[Stored entries]
++++
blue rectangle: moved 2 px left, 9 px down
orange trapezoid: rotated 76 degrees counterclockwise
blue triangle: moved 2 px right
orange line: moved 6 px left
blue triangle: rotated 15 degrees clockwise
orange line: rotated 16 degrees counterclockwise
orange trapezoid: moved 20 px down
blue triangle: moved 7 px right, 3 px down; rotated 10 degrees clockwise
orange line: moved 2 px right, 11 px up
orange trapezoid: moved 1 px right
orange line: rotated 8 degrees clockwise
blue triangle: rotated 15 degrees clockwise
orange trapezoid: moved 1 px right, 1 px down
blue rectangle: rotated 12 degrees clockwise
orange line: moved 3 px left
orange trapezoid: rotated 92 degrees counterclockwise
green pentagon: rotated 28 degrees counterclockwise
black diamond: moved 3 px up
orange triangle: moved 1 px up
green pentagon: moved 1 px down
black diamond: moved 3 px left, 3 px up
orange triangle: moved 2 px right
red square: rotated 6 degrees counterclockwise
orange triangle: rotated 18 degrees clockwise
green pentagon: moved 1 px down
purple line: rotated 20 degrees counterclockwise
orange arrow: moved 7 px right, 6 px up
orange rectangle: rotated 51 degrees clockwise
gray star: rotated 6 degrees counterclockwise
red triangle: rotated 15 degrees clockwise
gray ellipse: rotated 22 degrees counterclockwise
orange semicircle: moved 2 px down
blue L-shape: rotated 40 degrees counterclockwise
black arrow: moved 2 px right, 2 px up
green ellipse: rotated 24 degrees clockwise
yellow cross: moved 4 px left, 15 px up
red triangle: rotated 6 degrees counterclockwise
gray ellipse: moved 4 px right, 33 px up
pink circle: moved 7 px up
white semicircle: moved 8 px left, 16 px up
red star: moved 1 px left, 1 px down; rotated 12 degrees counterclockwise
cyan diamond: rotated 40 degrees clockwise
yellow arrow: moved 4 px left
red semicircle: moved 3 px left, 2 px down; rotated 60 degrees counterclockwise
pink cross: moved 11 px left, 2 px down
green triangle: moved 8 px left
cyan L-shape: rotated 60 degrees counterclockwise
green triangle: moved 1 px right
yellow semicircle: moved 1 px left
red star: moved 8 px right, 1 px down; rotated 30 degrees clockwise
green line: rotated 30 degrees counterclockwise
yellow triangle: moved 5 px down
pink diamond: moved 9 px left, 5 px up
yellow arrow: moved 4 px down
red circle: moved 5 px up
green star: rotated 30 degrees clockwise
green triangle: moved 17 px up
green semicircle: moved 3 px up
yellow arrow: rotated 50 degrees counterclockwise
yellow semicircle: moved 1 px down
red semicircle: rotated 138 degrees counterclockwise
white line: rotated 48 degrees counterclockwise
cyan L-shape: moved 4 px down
++++
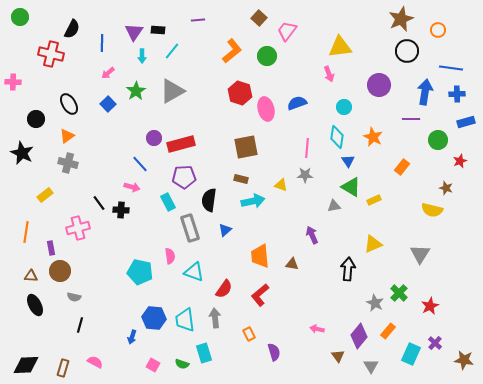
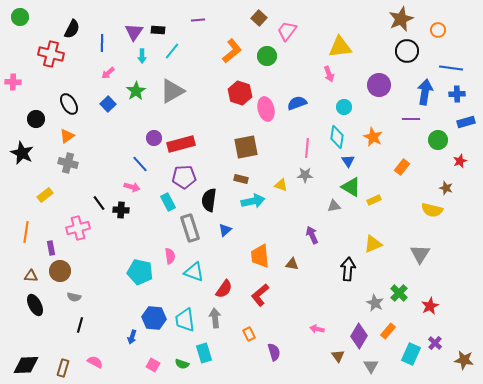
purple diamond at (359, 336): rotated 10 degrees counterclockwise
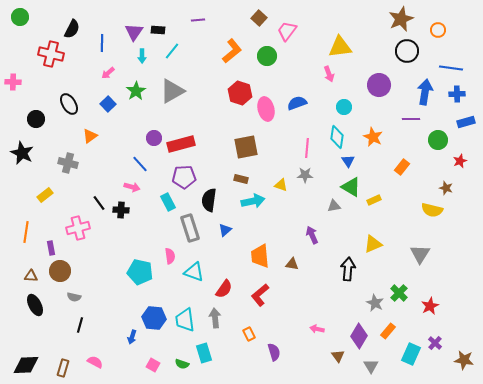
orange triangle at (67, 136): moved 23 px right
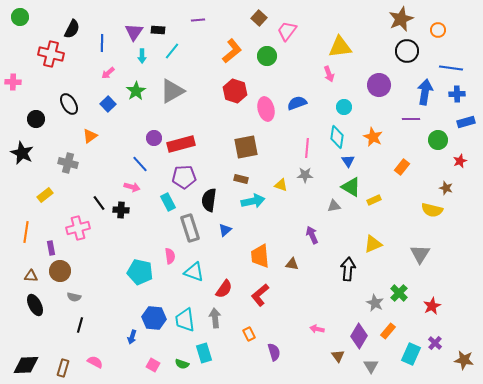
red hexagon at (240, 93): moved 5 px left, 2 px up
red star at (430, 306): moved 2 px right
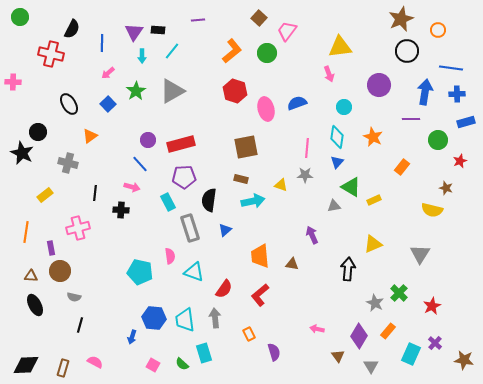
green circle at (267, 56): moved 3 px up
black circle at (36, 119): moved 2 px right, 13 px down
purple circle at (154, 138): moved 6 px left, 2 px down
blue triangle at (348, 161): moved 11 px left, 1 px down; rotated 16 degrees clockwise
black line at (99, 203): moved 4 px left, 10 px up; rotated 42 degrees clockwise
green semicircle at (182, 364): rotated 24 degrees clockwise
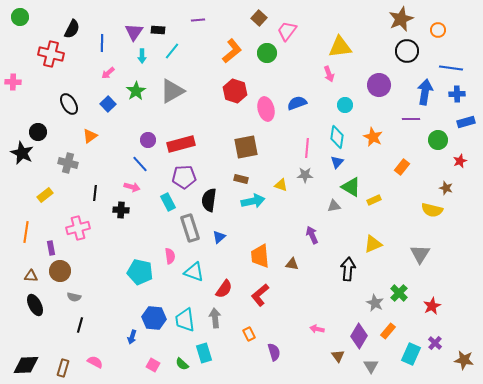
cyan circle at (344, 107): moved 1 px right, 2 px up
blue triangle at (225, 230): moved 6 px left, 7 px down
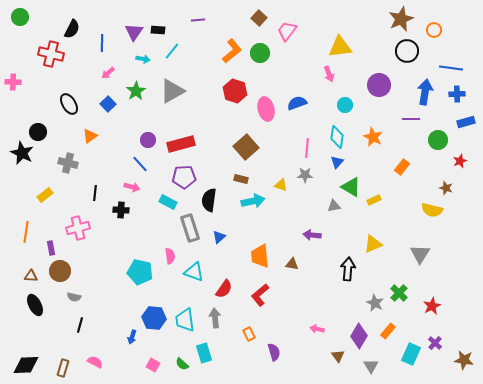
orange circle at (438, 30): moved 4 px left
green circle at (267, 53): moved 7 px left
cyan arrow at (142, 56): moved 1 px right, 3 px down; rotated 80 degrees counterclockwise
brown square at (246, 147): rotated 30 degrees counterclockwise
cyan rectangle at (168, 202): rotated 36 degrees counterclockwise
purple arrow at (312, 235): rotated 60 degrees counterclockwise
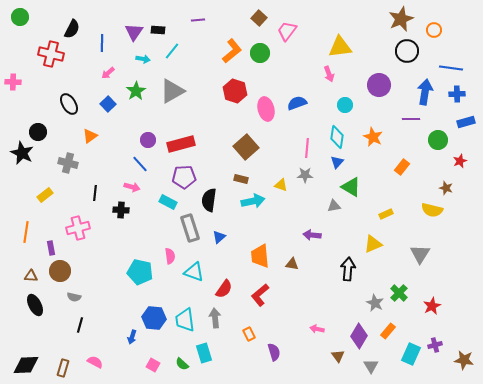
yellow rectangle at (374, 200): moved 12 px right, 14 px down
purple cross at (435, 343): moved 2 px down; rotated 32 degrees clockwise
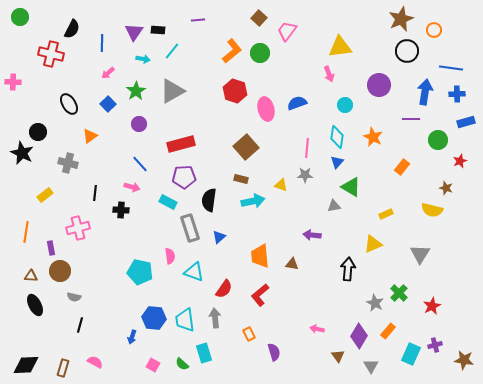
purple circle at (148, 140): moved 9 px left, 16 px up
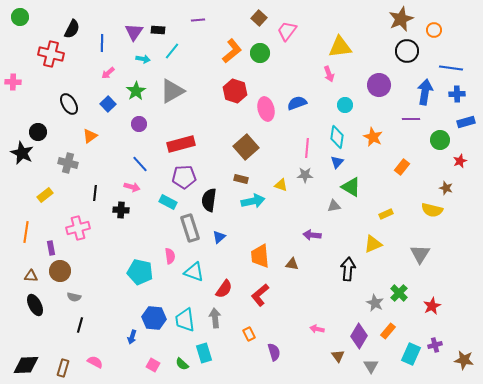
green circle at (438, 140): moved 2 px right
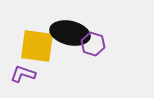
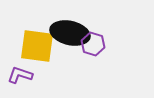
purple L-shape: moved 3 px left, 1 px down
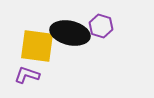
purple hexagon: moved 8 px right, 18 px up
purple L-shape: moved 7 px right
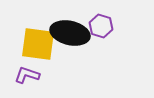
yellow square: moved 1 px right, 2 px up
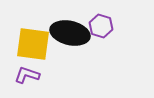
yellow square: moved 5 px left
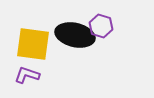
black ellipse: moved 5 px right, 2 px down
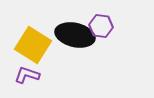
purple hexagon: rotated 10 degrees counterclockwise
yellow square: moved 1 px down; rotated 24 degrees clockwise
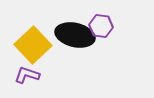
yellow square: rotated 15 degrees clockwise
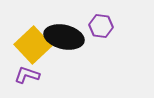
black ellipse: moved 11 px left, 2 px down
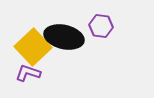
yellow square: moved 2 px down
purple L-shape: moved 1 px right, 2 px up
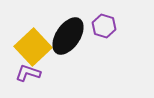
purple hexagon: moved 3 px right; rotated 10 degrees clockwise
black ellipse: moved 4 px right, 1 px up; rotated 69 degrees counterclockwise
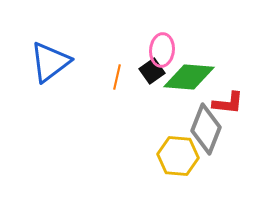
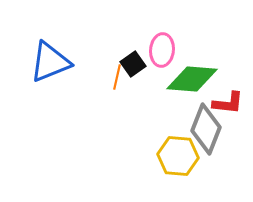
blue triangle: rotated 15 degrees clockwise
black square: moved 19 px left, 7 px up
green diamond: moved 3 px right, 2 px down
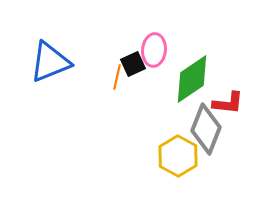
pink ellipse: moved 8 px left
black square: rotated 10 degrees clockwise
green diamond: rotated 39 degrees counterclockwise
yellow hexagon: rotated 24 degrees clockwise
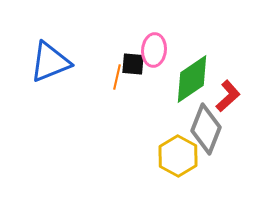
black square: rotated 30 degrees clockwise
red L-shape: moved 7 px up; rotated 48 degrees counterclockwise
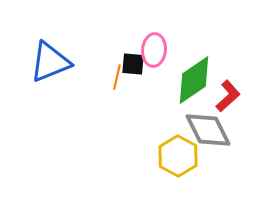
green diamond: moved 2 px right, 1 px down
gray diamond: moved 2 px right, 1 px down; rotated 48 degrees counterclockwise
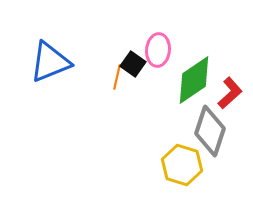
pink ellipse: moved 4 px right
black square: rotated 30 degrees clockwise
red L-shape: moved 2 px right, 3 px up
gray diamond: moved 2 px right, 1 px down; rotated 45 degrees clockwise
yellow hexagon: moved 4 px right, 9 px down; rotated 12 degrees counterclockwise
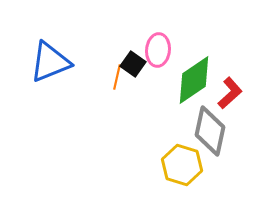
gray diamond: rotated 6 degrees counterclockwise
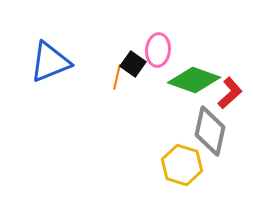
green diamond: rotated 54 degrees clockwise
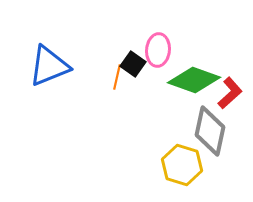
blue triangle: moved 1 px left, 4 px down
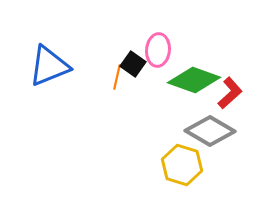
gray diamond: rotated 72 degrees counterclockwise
++++
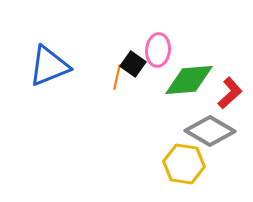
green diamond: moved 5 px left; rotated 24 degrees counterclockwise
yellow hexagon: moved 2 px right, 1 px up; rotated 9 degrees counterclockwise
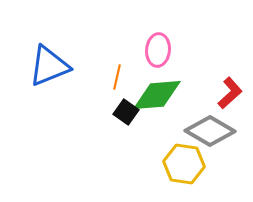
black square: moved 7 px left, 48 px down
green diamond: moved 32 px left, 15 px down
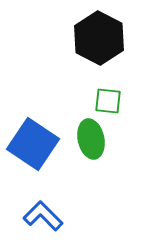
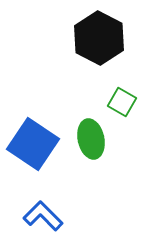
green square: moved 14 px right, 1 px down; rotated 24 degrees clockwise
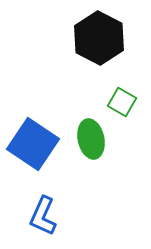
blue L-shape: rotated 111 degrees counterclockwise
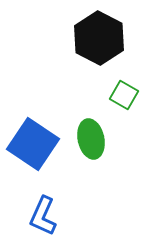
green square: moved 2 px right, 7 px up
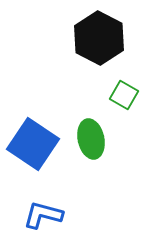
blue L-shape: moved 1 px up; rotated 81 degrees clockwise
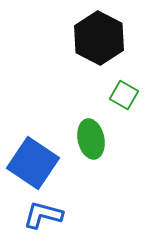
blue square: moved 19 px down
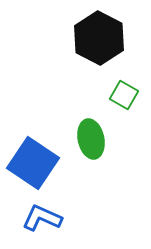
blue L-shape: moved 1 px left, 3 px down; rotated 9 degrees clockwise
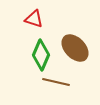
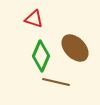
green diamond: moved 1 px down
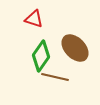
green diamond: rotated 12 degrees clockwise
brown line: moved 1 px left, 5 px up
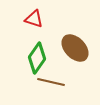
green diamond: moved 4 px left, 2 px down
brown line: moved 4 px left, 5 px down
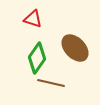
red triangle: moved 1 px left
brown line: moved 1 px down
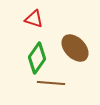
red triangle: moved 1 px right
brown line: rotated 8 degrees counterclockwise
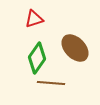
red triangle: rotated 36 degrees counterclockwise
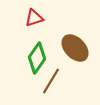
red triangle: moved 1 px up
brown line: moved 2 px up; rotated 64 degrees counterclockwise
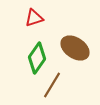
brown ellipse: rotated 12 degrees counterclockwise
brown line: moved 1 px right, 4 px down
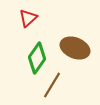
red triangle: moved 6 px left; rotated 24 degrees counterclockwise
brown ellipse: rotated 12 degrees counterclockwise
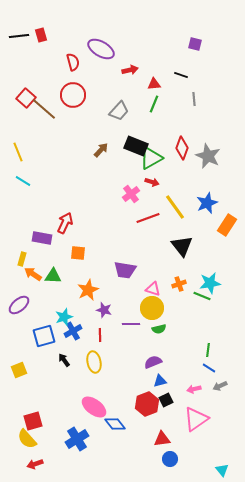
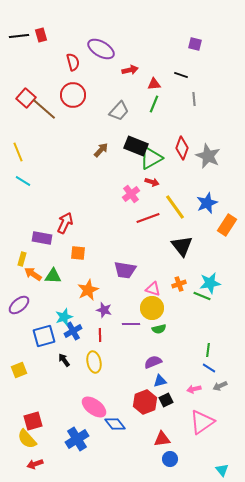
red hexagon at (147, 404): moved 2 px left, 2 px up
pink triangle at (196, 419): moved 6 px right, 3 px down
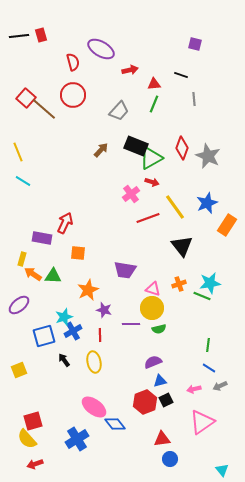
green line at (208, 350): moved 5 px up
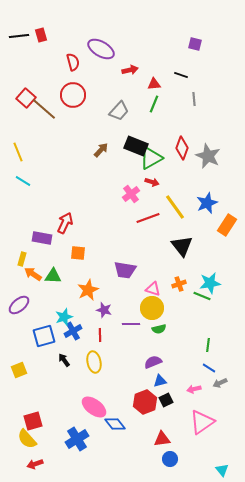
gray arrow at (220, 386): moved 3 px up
++++
### Short exercise:
Please output the entry lines as a JSON list of strings, one string per line with blank lines left out. Begin at the line that contains "blue rectangle: moved 2 px left, 9 px down" and stop after the line that contains "orange trapezoid: moved 20 px down".

### Result for this task:
[
  "blue rectangle: moved 2 px left, 9 px down",
  "orange trapezoid: rotated 76 degrees counterclockwise",
  "blue triangle: moved 2 px right",
  "orange line: moved 6 px left",
  "blue triangle: rotated 15 degrees clockwise",
  "orange line: rotated 16 degrees counterclockwise",
  "orange trapezoid: moved 20 px down"
]